----- Entries supplied
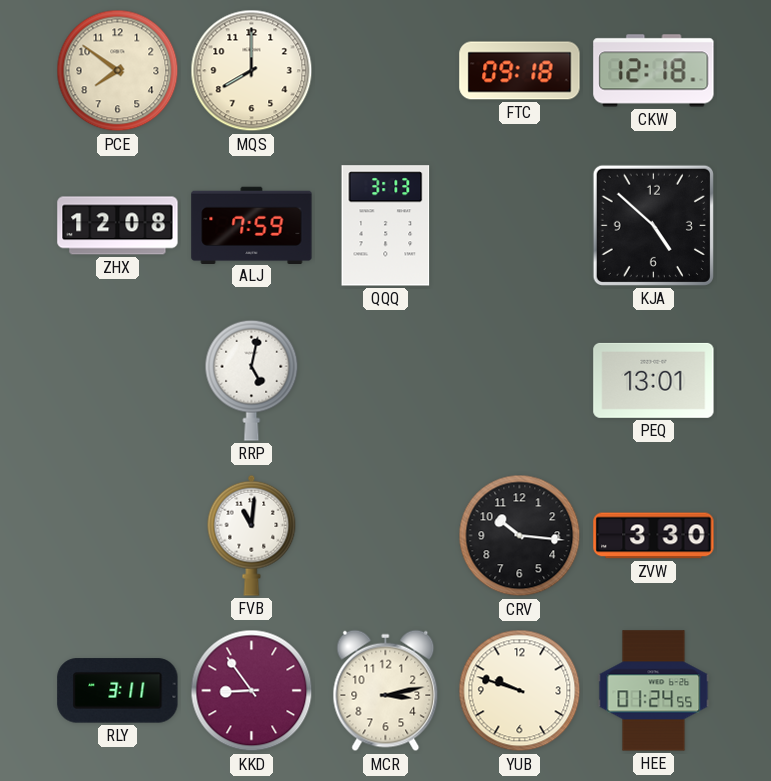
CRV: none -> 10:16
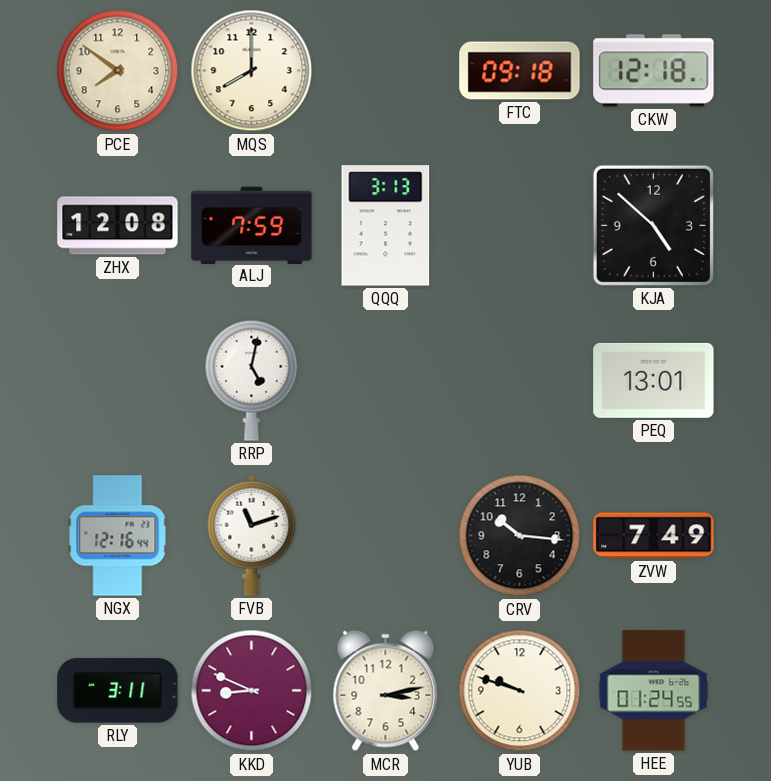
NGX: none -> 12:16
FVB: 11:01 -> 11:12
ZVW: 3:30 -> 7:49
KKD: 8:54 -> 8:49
----------
- Exercise objective:
Output the listing's lines verbatim, leaving out the pictures.

- The output:
CRV: none -> 10:16
NGX: none -> 12:16
FVB: 11:01 -> 11:12
ZVW: 3:30 -> 7:49
KKD: 8:54 -> 8:49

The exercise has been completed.